## ASSIGNMENT
The answer must consist of every line below that contains the word "plus".

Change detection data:

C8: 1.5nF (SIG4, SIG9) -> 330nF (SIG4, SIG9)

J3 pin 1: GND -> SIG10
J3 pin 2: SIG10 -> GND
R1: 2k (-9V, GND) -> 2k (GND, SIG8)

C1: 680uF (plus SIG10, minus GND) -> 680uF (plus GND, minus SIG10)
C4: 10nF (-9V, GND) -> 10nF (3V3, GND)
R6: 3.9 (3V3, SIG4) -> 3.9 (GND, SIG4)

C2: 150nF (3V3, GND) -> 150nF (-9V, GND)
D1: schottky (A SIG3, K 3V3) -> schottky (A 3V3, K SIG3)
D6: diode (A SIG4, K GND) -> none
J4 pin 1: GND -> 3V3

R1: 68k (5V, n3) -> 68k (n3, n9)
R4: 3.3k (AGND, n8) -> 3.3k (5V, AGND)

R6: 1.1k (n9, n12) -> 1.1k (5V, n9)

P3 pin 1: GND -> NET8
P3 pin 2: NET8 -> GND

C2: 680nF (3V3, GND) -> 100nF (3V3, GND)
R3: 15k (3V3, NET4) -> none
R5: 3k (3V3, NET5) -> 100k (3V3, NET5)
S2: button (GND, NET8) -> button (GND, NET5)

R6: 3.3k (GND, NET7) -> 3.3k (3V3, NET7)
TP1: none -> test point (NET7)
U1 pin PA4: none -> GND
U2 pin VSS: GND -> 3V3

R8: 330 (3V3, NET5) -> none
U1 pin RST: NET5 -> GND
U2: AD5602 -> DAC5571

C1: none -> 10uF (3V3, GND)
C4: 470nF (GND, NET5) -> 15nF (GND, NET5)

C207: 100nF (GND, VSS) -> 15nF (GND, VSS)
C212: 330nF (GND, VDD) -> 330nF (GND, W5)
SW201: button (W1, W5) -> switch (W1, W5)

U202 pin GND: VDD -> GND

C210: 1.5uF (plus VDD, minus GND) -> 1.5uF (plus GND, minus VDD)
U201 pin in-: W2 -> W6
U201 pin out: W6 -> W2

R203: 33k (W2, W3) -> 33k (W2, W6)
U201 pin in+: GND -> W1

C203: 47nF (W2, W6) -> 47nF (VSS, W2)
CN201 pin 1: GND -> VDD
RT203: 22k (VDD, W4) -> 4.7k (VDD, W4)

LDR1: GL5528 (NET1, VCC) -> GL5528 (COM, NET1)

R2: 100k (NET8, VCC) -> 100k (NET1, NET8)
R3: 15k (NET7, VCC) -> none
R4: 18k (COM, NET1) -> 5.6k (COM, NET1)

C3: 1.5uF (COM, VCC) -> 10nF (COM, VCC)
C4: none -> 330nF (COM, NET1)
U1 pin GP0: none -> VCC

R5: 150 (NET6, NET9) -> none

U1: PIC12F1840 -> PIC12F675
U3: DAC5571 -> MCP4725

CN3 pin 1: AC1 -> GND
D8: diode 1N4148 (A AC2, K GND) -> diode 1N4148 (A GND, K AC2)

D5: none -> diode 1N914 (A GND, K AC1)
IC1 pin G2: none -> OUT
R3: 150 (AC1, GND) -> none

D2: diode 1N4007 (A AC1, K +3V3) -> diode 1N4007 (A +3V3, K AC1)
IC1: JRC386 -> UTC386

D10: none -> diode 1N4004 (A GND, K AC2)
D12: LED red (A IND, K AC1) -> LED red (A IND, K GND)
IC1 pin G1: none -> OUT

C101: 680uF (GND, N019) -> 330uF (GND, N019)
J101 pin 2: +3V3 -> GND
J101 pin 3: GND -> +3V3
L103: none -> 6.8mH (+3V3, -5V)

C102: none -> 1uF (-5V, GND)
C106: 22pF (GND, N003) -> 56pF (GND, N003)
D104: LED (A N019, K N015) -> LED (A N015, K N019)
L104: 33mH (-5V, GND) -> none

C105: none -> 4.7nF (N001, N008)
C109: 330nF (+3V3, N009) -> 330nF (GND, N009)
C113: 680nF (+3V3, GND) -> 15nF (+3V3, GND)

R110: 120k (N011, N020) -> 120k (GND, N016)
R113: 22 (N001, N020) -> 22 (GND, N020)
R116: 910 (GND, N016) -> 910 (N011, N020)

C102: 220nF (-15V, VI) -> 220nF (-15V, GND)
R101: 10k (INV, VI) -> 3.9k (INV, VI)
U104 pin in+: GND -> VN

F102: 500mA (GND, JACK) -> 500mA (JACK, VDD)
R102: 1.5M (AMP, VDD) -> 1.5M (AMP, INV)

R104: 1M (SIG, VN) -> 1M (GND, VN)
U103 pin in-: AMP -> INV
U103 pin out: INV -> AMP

## OUTPUT BELOW
C1: 680uF (plus SIG10, minus GND) -> 680uF (plus GND, minus SIG10)
C210: 1.5uF (plus VDD, minus GND) -> 1.5uF (plus GND, minus VDD)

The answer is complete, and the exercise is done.